Record extracts →
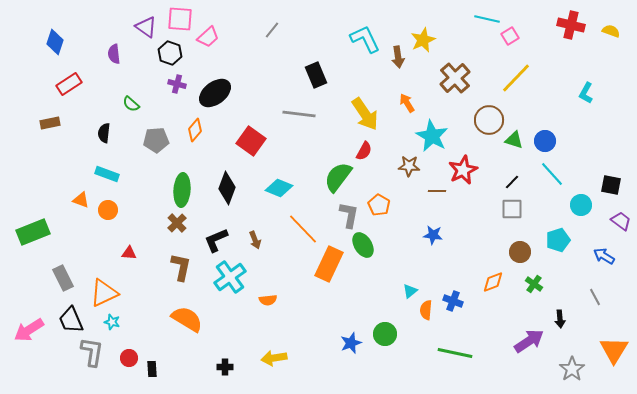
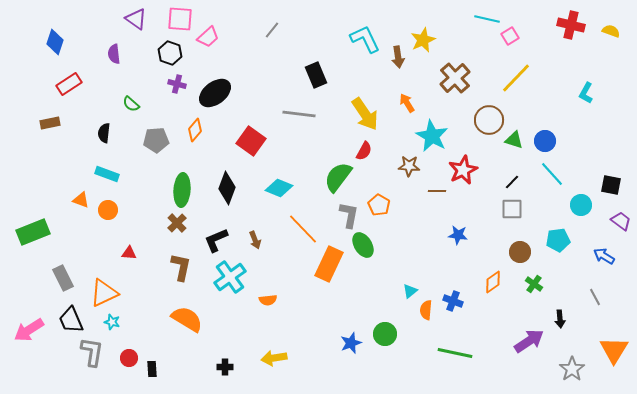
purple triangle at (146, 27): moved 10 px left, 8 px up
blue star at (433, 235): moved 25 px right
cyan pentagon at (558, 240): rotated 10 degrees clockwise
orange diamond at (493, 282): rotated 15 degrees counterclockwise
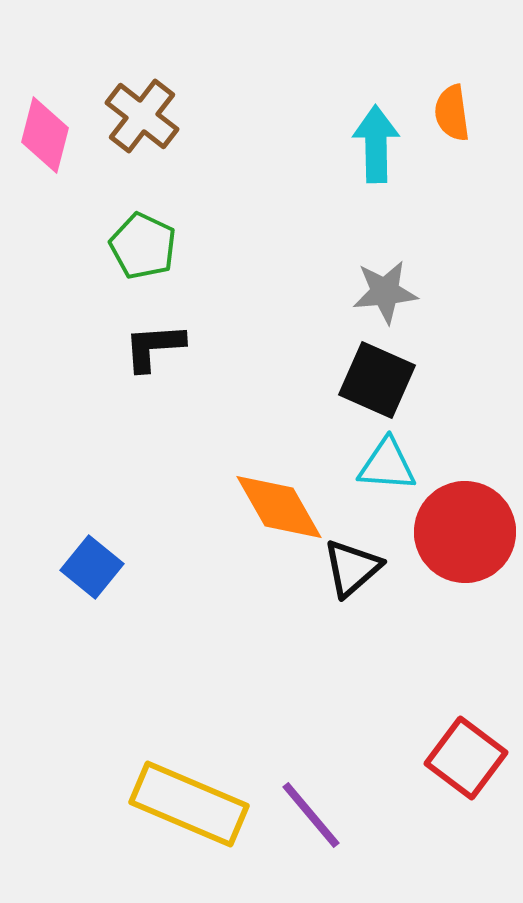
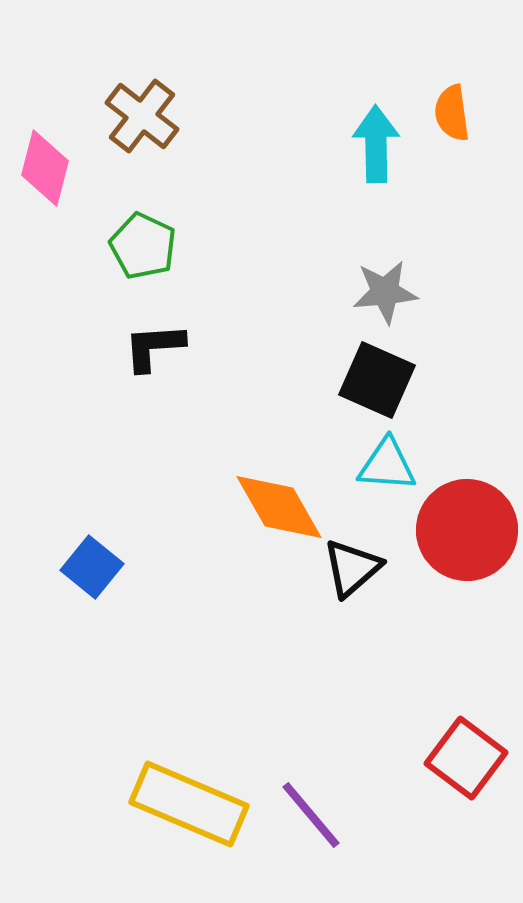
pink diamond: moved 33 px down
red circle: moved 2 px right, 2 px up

What is expected →
From the listing, extract all text exactly as given and drop any picture.

The answer →
purple triangle at (146, 27): moved 10 px left, 8 px up
blue star at (433, 235): moved 25 px right
cyan pentagon at (558, 240): rotated 10 degrees clockwise
orange diamond at (493, 282): rotated 15 degrees counterclockwise
pink diamond: moved 33 px down
red circle: moved 2 px right, 2 px up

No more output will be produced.